## Prompt:
With the exception of the pictures, write out the data below precisely.

━━━ Supplied entries ━━━

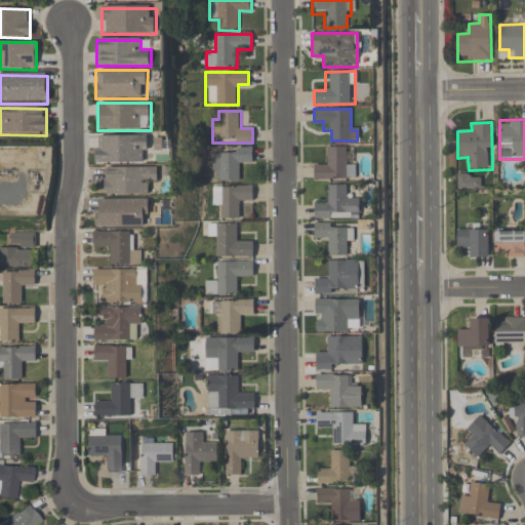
[(149,163),(148,135),(95,136),(95,165),(149,163)]
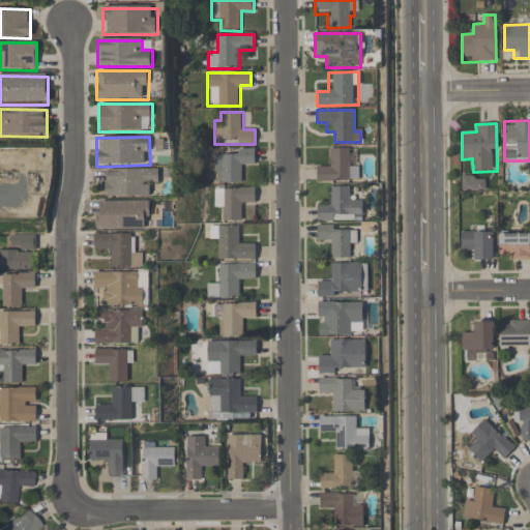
[(349,148),(328,148),(328,169),(317,169),(317,181),(359,181),(359,164),(349,164),(349,148)]
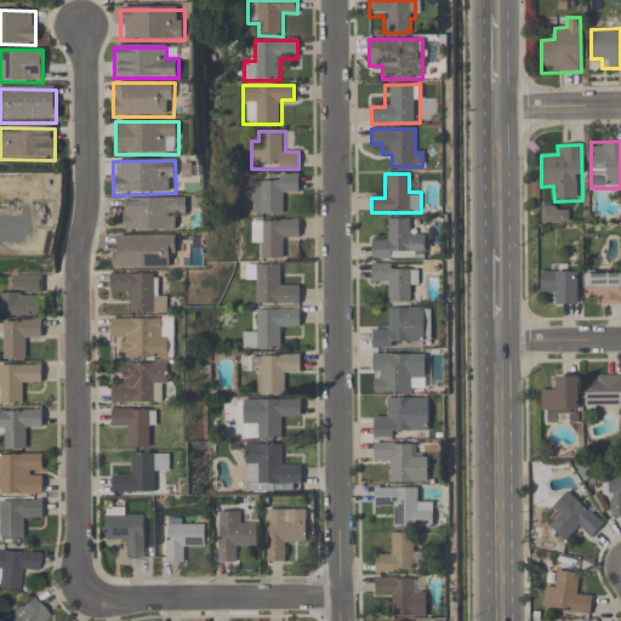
[(251,214),(285,214),(285,192),(298,192),(298,176),(251,176),(251,214)]
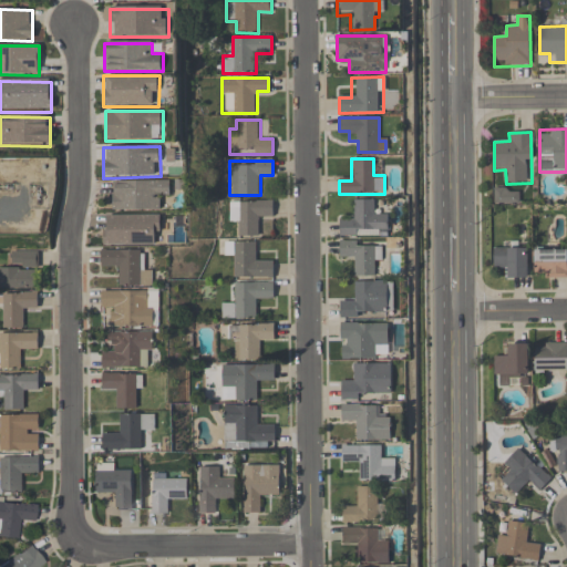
[(169,182),(112,183),(112,212),(160,212),(160,198),(169,198),(169,182)]
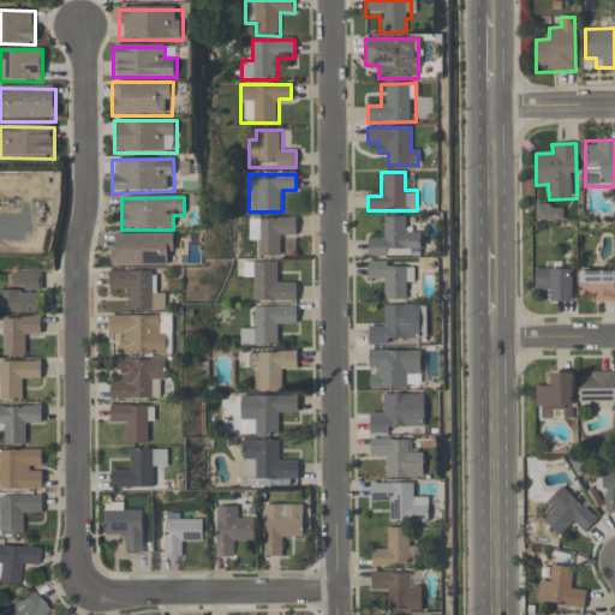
[(562,222),(562,209),(537,209),(537,222),(562,222)]
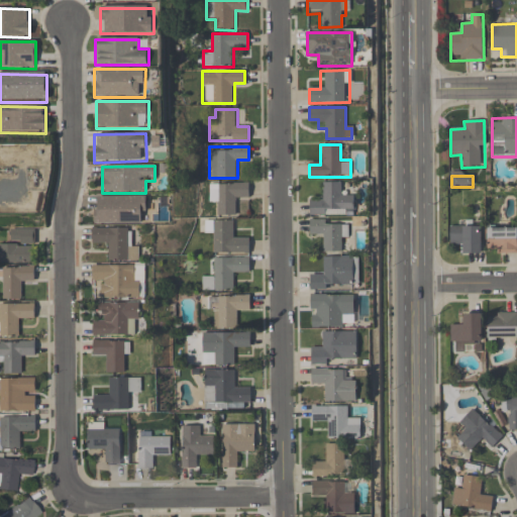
[(353,216),(354,193),(343,193),(343,183),(321,182),(320,202),(310,202),(309,215),(353,216)]
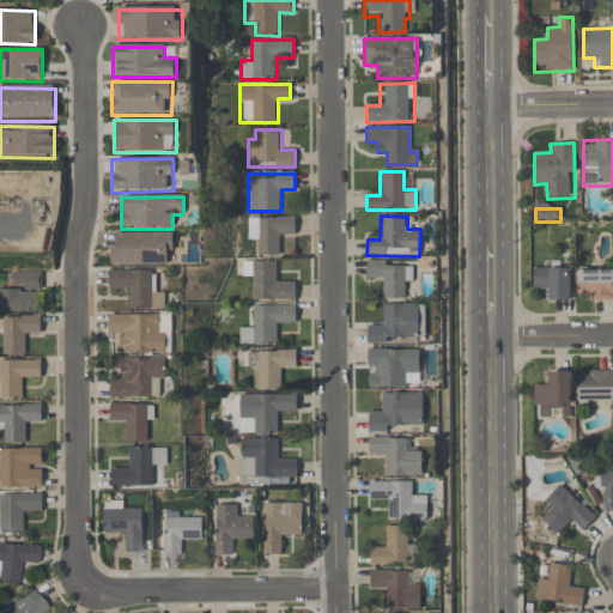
[(248,242),(259,242),(259,255),(281,255),(281,236),(295,236),(295,218),(248,218),(248,242)]
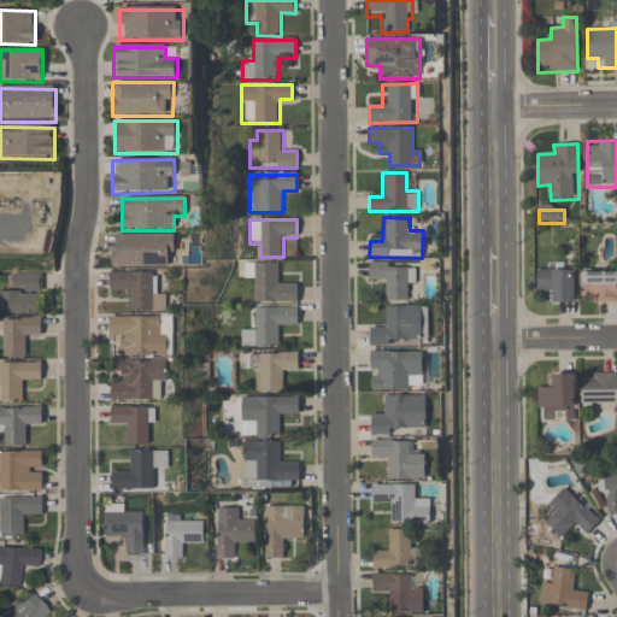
[(174,236),(113,236),(113,268),(174,268),(174,236)]
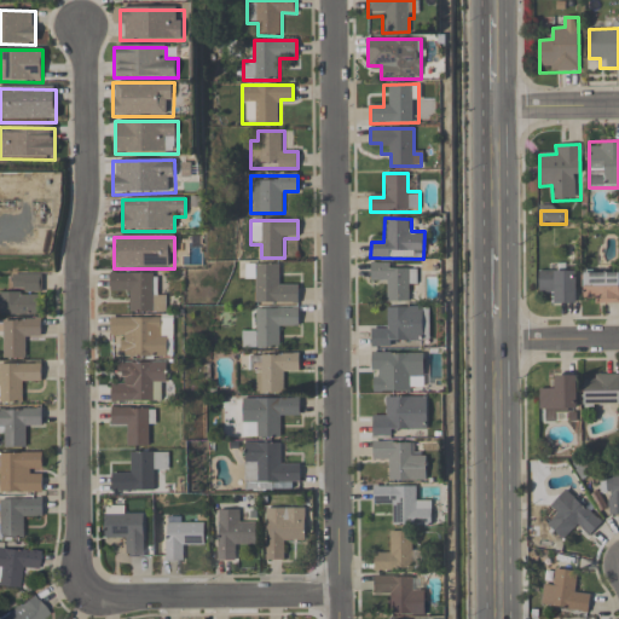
[(383,302),(409,302),(409,290),(417,290),(417,264),(370,264),(370,278),(383,278),(383,302)]
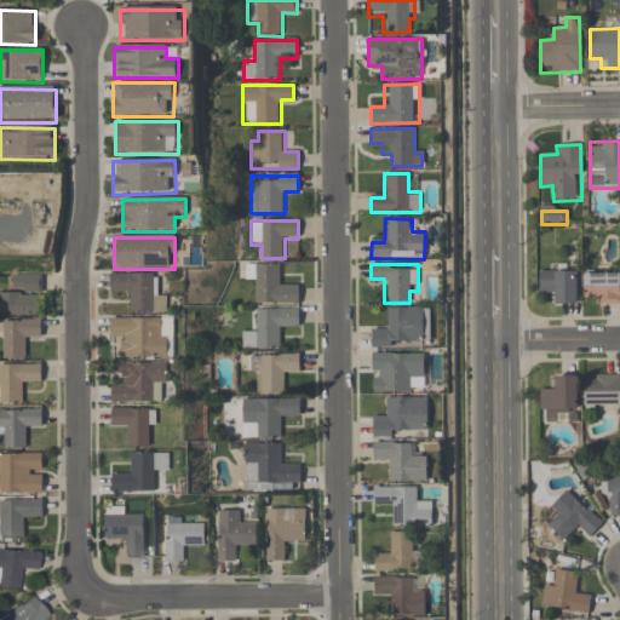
[(299,304),(299,288),(283,288),(283,265),(246,265),(246,280),(257,280),(256,304),(299,304)]
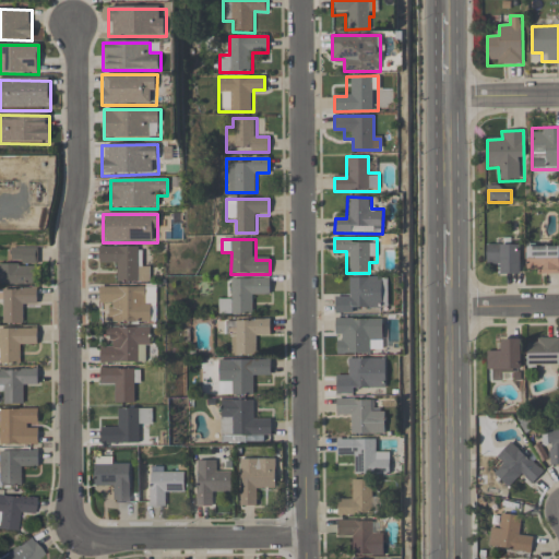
[(521,245),(487,245),(487,264),(499,264),(499,274),(521,274),(521,245)]
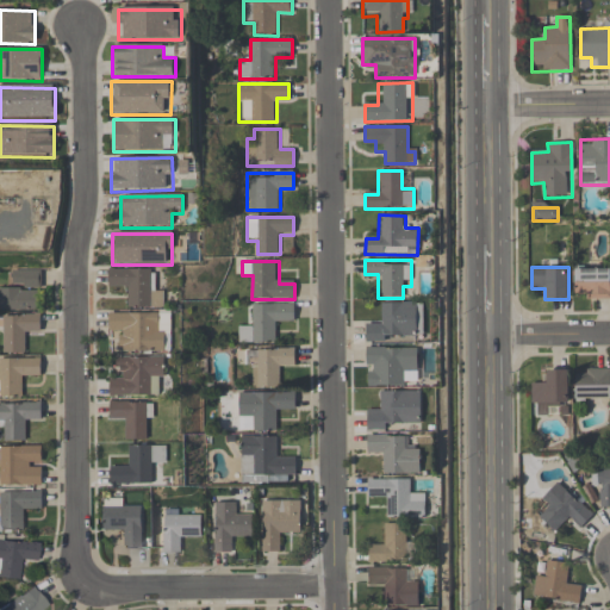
[(609,268),(577,269),(577,291),(585,291),(585,299),(609,298),(609,268)]
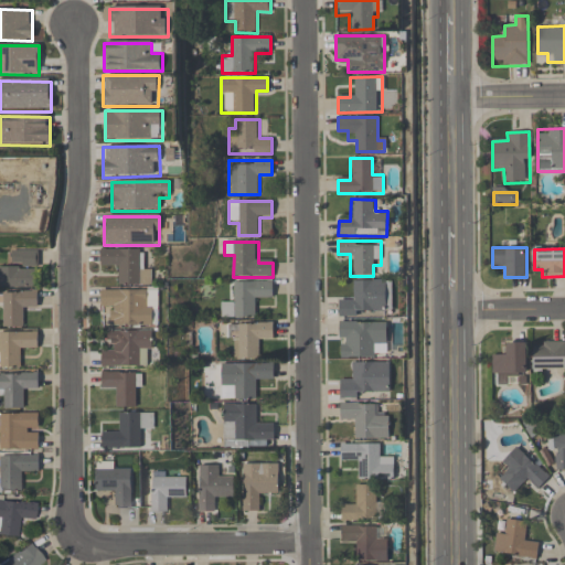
[(118,266),(118,286),(151,286),(151,269),(141,269),(141,249),(102,249),(102,267),(118,266)]
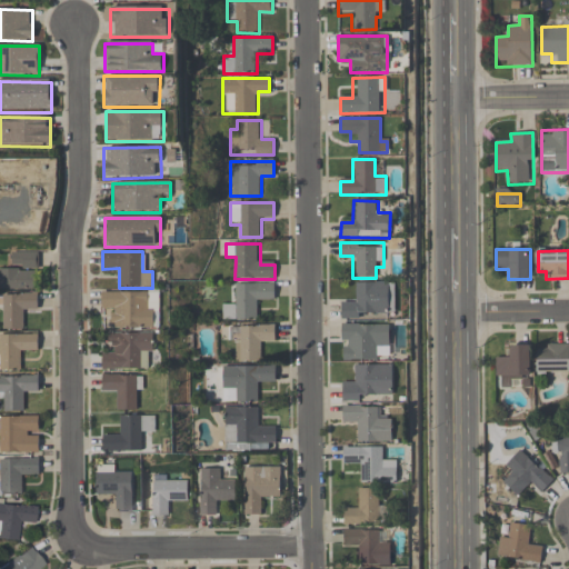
[(0,269),(0,290),(38,290),(38,252),(11,252),(11,269),(0,269)]
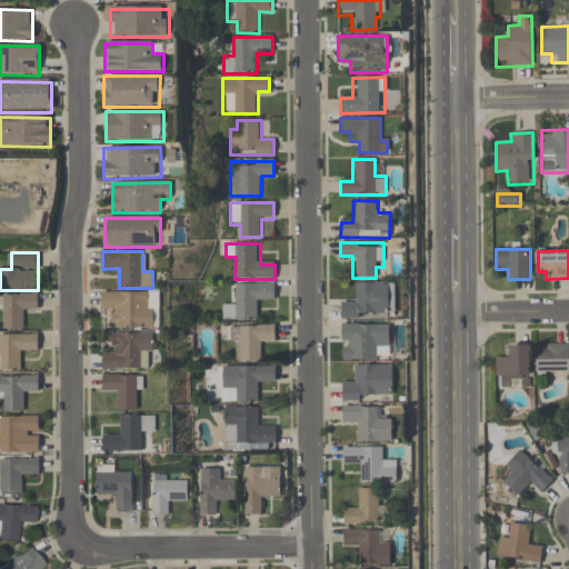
[(341,320),(396,320),(396,282),(352,282),(352,305),(341,305),(341,320)]
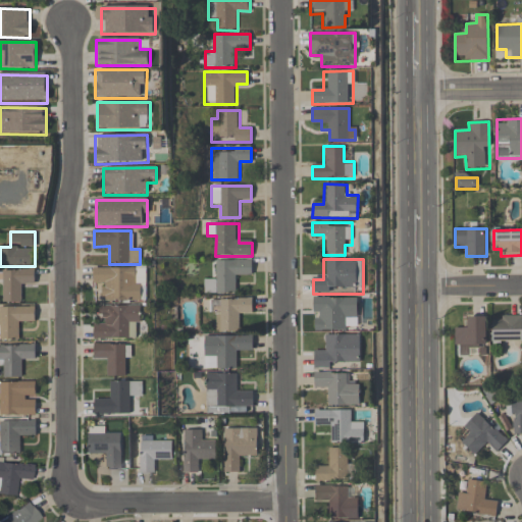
[(204,295),(237,295),(237,273),(252,273),(252,260),(216,260),(215,280),(204,280),(204,295)]
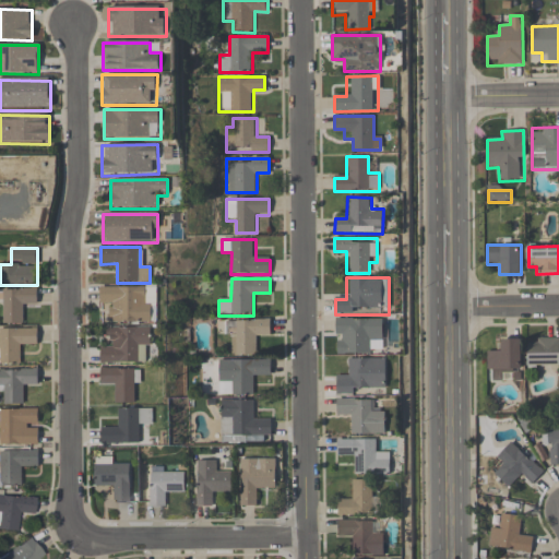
[(157,286),(100,286),(100,307),(110,307),(110,322),(157,322),(157,286)]
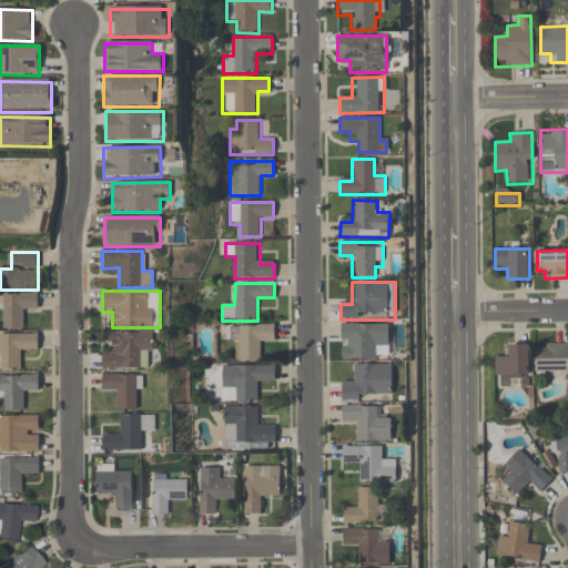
[(2,330),(26,330),(26,308),(37,308),(37,293),(3,293),(2,330)]
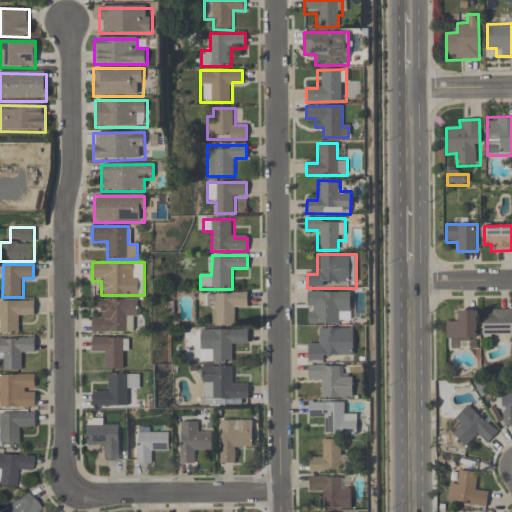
[(351,325),(351,292),(307,292),(307,325),(351,325)]
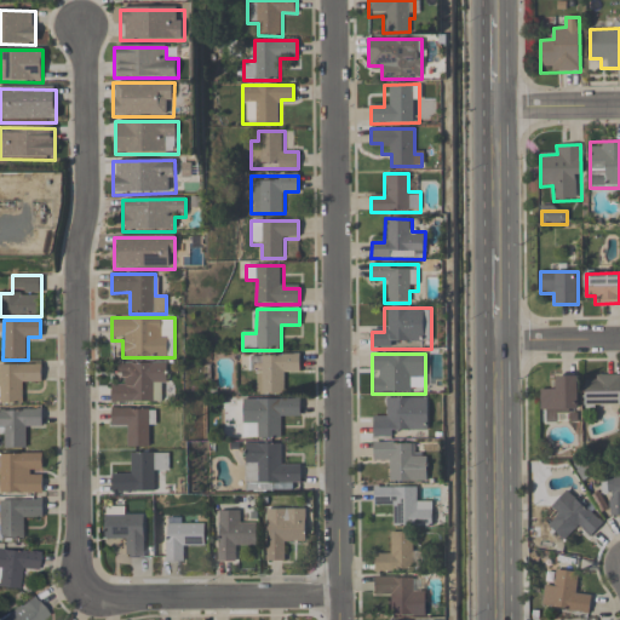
[(254,395),(285,395),(286,374),(300,374),(300,355),(254,355),(254,395)]
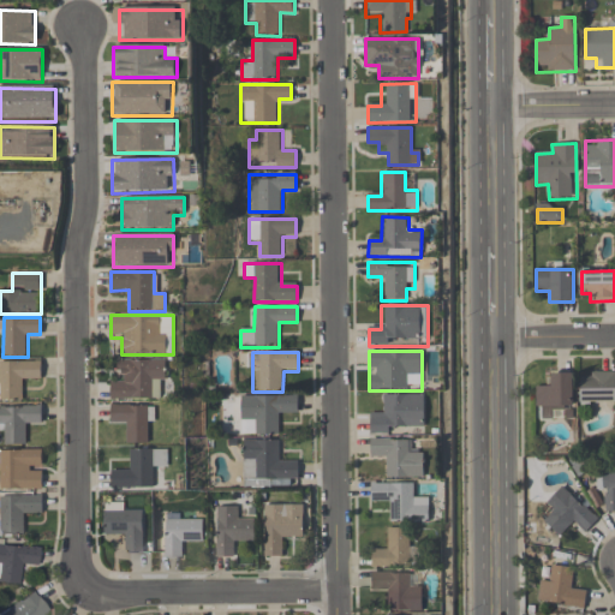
[(121,359),(121,382),(111,382),(111,400),(166,400),(165,359),(121,359)]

━━━

## Final answer:
[(149,163),(148,135),(95,136),(95,165),(149,163)]
[(349,148),(328,148),(328,169),(317,169),(317,181),(359,181),(359,164),(349,164),(349,148)]
[(251,214),(285,214),(285,192),(298,192),(298,176),(251,176),(251,214)]
[(169,182),(112,183),(112,212),(160,212),(160,198),(169,198),(169,182)]
[(562,222),(562,209),(537,209),(537,222),(562,222)]
[(353,216),(354,193),(343,193),(343,183),(321,182),(320,202),(310,202),(309,215),(353,216)]
[(248,242),(259,242),(259,255),(281,255),(281,236),(295,236),(295,218),(248,218),(248,242)]
[(174,236),(113,236),(113,268),(174,268),(174,236)]
[(383,302),(409,302),(409,290),(417,290),(417,264),(370,264),(370,278),(383,278),(383,302)]
[(299,304),(299,288),(283,288),(283,265),(246,265),(246,280),(257,280),(256,304),(299,304)]
[(521,245),(487,245),(487,264),(499,264),(499,274),(521,274),(521,245)]
[(609,268),(577,269),(577,291),(585,291),(585,299),(609,298),(609,268)]
[(118,266),(118,286),(151,286),(151,269),(141,269),(141,249),(102,249),(102,267),(118,266)]
[(0,269),(0,290),(38,290),(38,252),(11,252),(11,269),(0,269)]
[(341,320),(396,320),(396,282),(352,282),(352,305),(341,305),(341,320)]
[(204,295),(237,295),(237,273),(252,273),(252,260),(216,260),(215,280),(204,280),(204,295)]
[(157,286),(100,286),(100,307),(110,307),(110,322),(157,322),(157,286)]
[(2,330),(26,330),(26,308),(37,308),(37,293),(3,293),(2,330)]
[(351,325),(351,292),(307,292),(307,325),(351,325)]
[(254,395),(285,395),(286,374),(300,374),(300,355),(254,355),(254,395)]
[(121,359),(121,382),(111,382),(111,400),(166,400),(165,359),(121,359)]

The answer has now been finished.